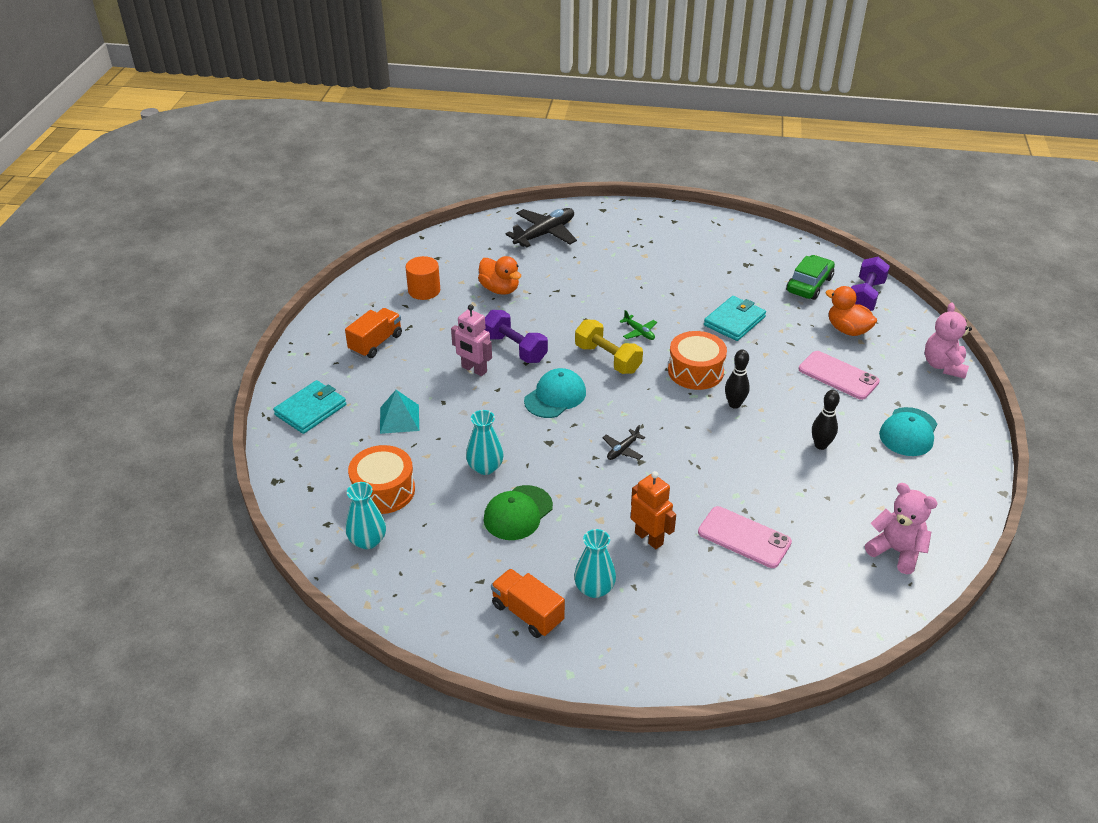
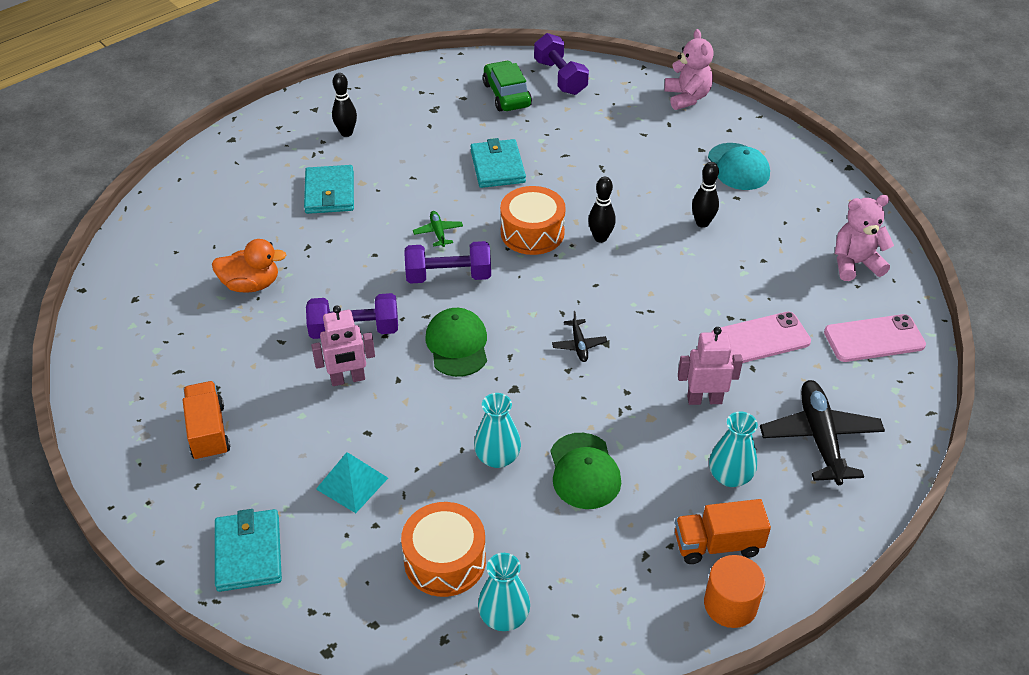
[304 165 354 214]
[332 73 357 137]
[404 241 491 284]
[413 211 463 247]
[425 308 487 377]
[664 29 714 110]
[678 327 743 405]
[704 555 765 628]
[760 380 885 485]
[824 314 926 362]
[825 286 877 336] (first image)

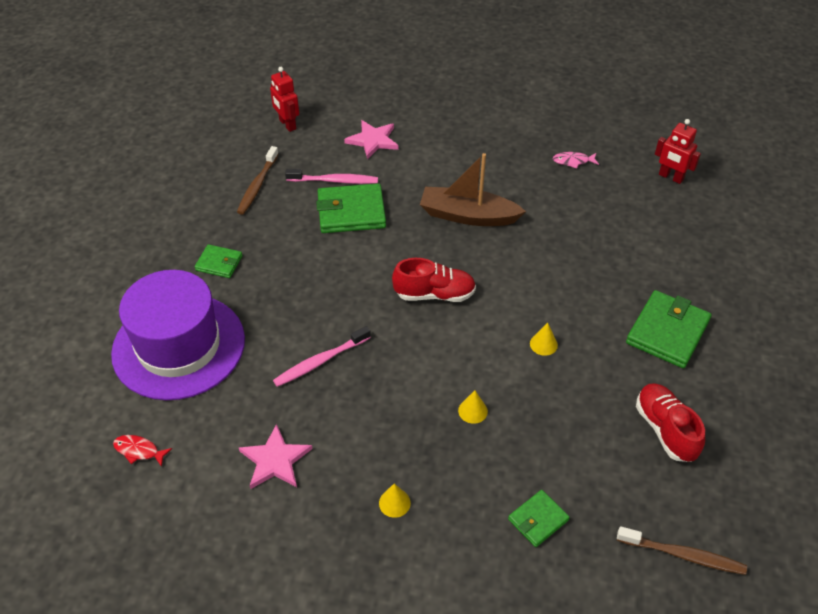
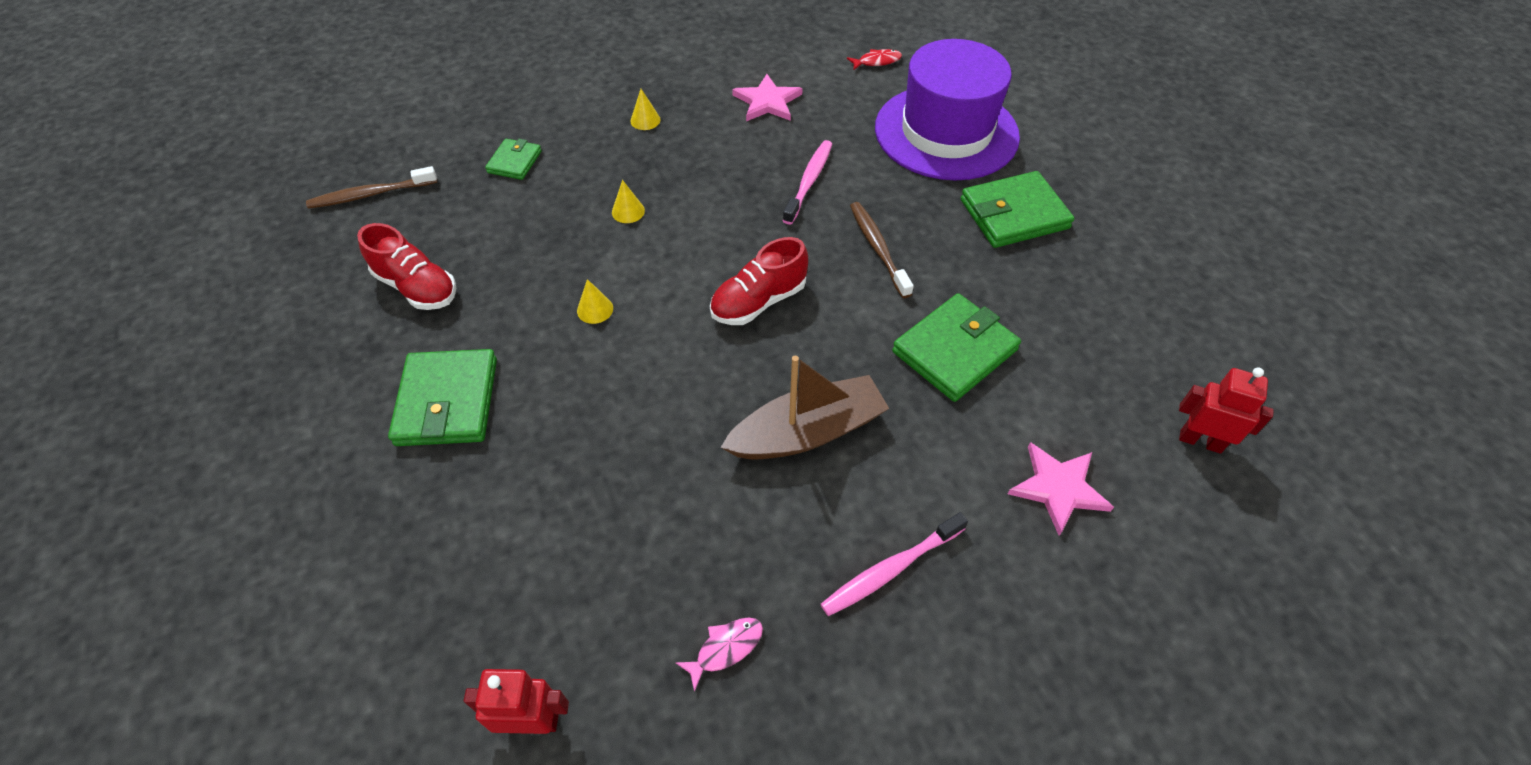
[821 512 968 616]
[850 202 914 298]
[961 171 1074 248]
...
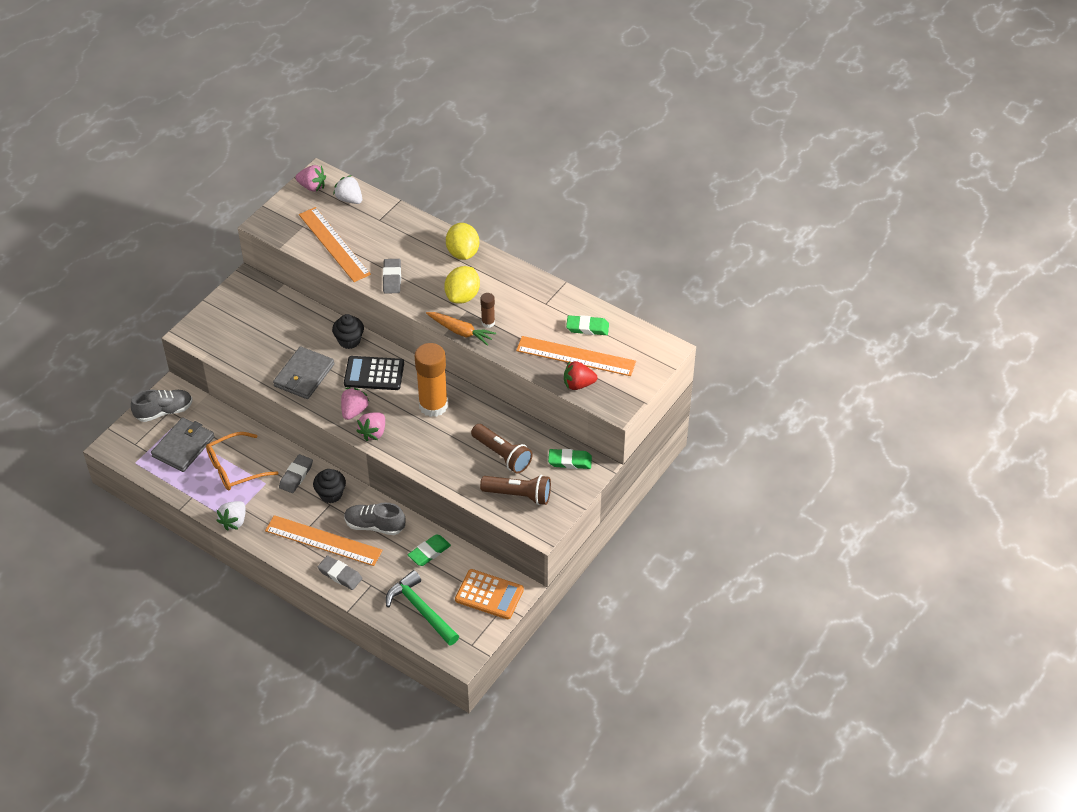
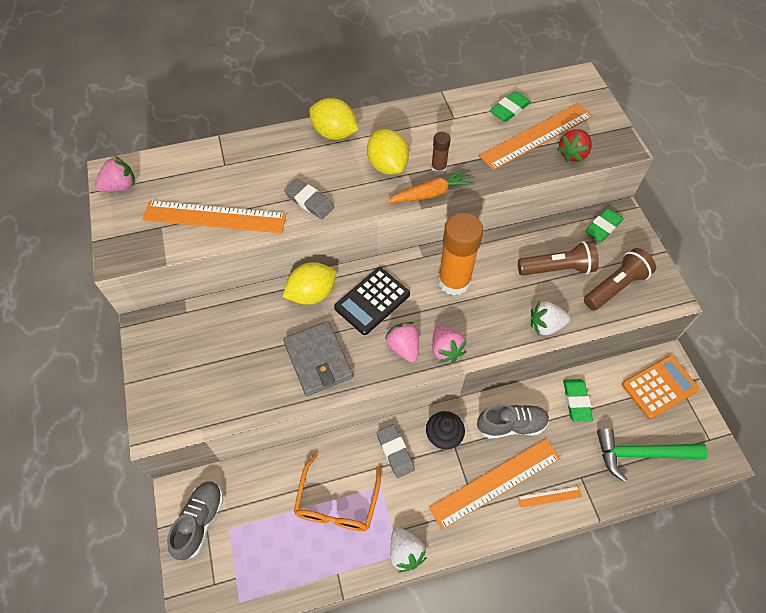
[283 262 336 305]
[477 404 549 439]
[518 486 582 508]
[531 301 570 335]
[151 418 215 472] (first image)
---
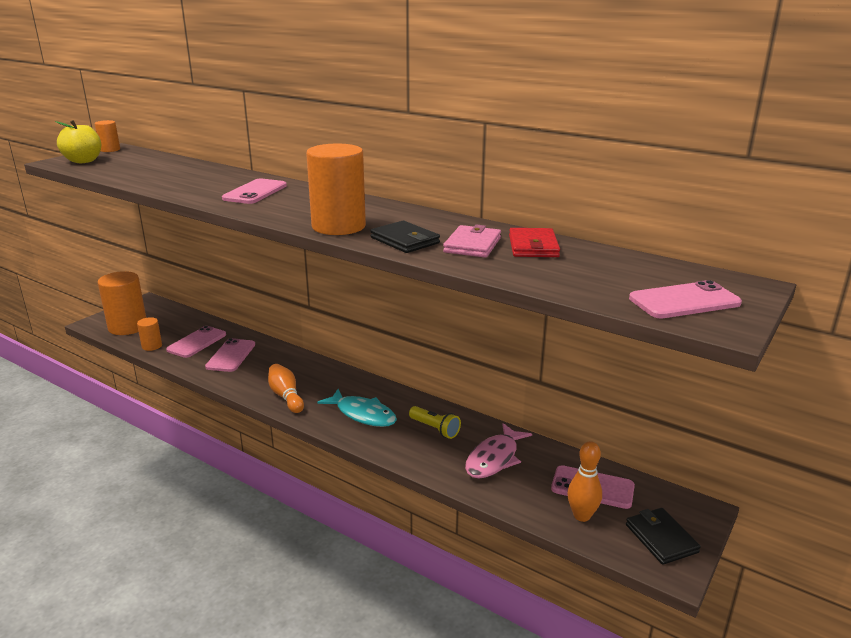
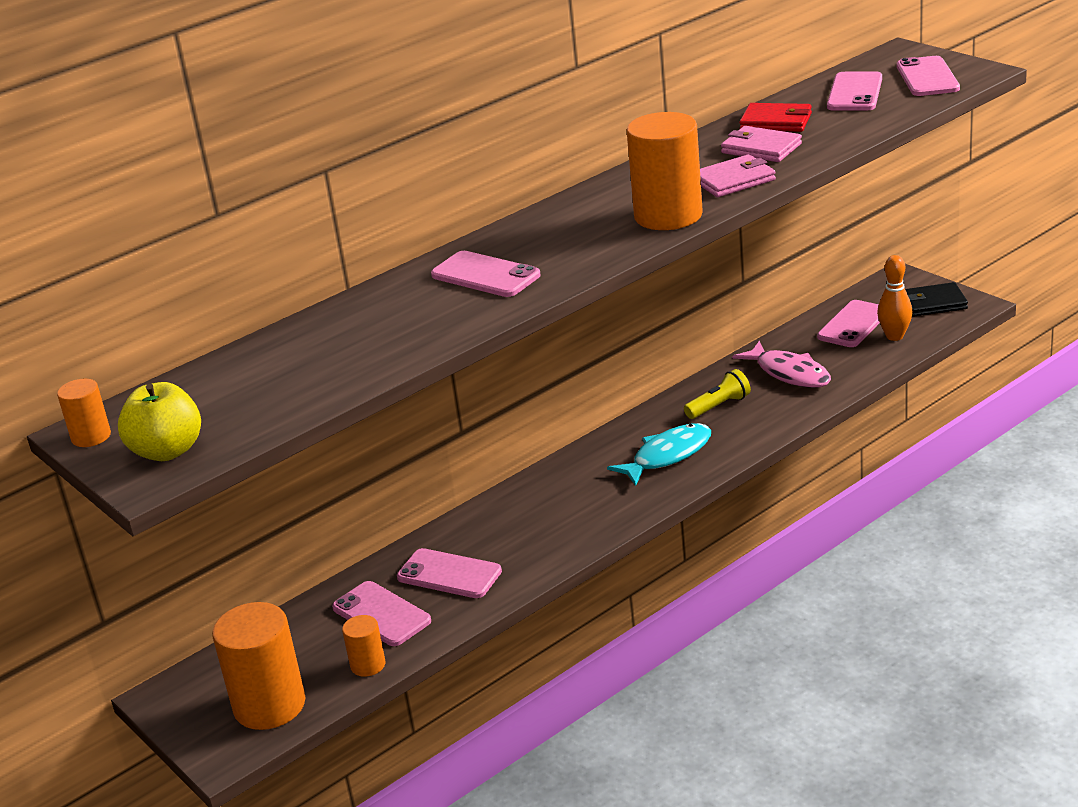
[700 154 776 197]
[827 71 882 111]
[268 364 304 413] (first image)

- _Work task_: Within the material above, transcribe exactly the lines that run from the line holding "[304 165 354 214]" through the line holding "[824 314 926 362]".

- _Answer to this problem_:
[304 165 354 214]
[332 73 357 137]
[404 241 491 284]
[413 211 463 247]
[425 308 487 377]
[664 29 714 110]
[678 327 743 405]
[704 555 765 628]
[760 380 885 485]
[824 314 926 362]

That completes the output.